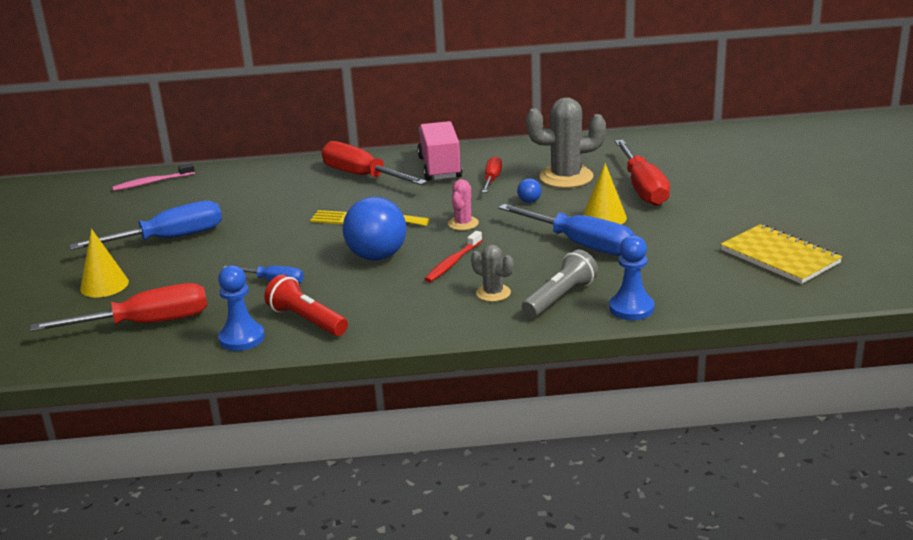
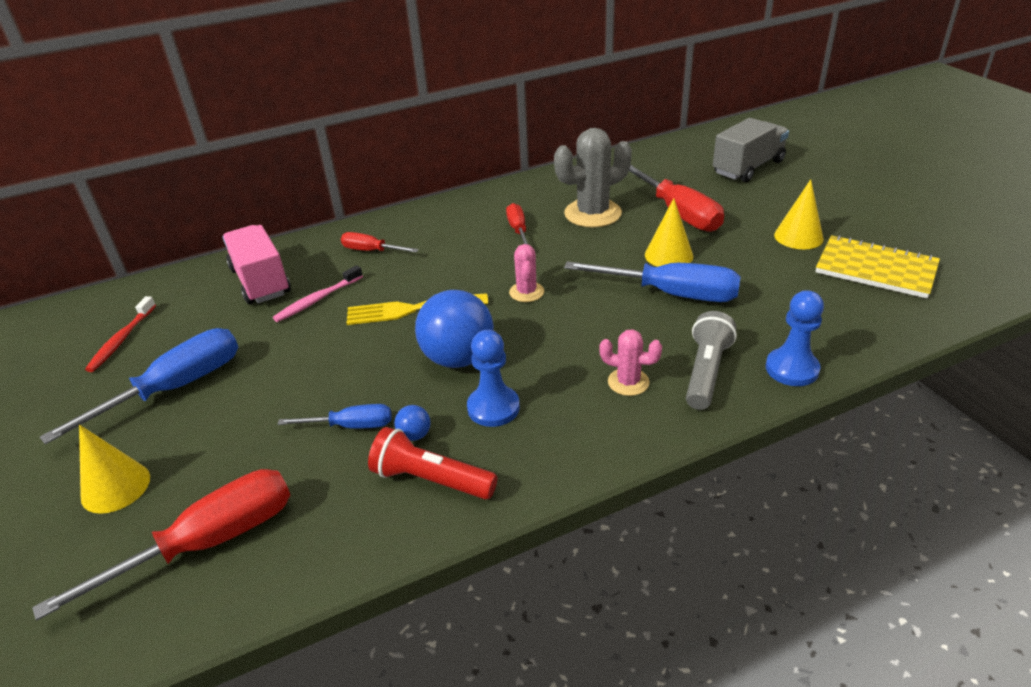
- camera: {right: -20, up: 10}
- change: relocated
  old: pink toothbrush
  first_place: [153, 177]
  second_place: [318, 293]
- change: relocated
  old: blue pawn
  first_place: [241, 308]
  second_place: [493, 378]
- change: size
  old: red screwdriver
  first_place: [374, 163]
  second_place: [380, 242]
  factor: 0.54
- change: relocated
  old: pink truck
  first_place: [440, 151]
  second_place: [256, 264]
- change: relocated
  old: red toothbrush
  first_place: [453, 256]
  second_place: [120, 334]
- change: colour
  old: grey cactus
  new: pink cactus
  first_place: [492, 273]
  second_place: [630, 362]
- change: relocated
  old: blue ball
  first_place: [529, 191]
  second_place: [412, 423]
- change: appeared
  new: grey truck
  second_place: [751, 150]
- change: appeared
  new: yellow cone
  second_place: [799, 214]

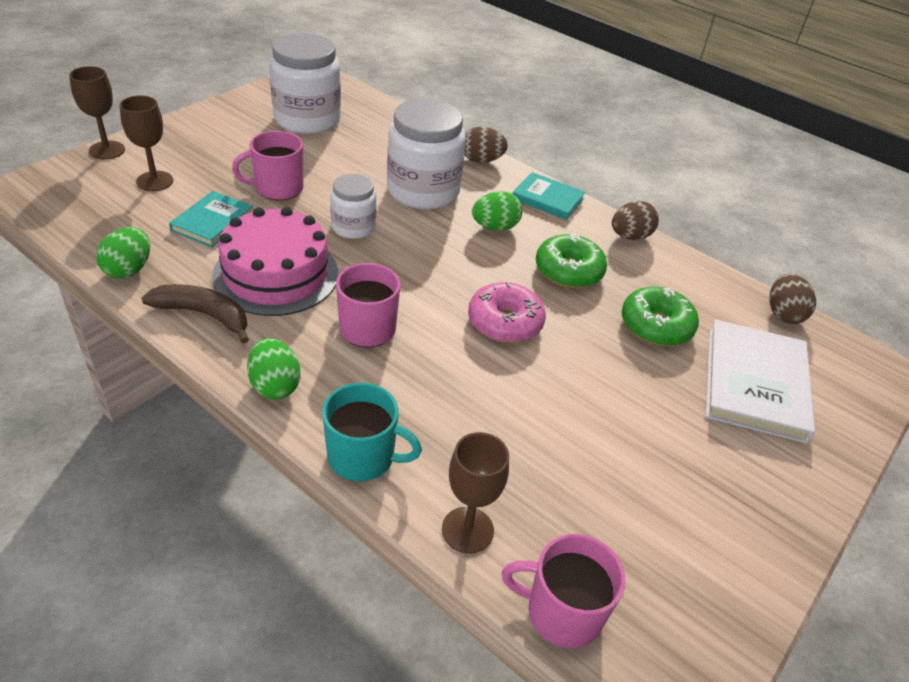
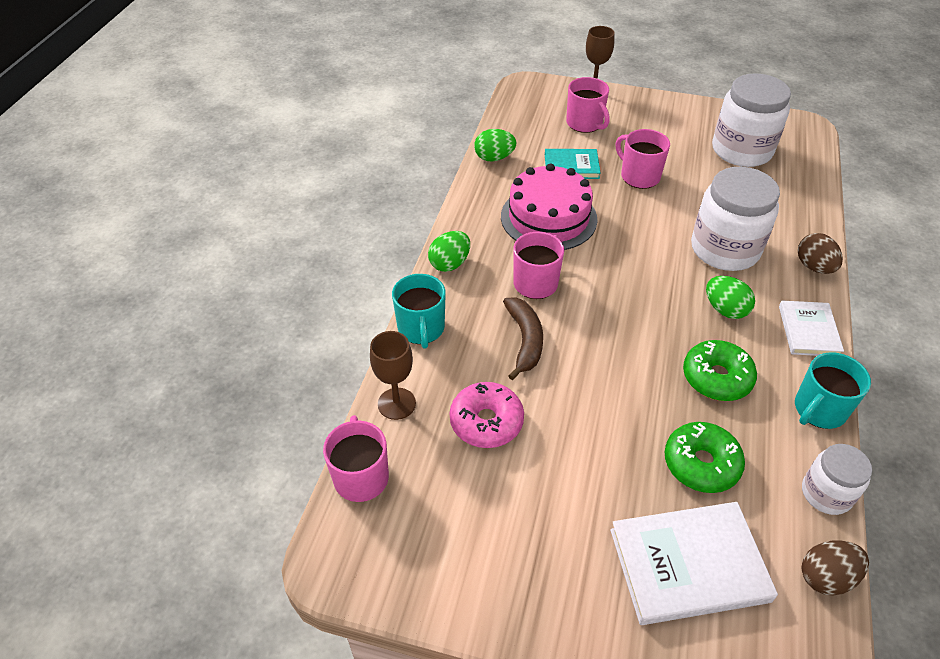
- camera: {right: 70, up: 5}
- change: exchanged
  old: brown goblet
  new: pink mug
  first_place: [146, 143]
  second_place: [588, 105]
- change: relocated
  old: brown banana
  first_place: [195, 314]
  second_place: [523, 339]
- change: relocated
  old: white jar
  first_place: [353, 206]
  second_place: [837, 479]
- change: relocated
  old: pink donut
  first_place: [507, 312]
  second_place: [486, 415]
- change: colour
  old: turquoise book
  new: white book
  first_place: [549, 196]
  second_place: [811, 328]
- change: exchanged
  old: brown egg
  new: turquoise mug
  first_place: [635, 220]
  second_place: [833, 390]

## Exercise description
In the records above, find each line that mentions the string "toothbrush", then copy it.

## Response area
  old: pink toothbrush
  old: red toothbrush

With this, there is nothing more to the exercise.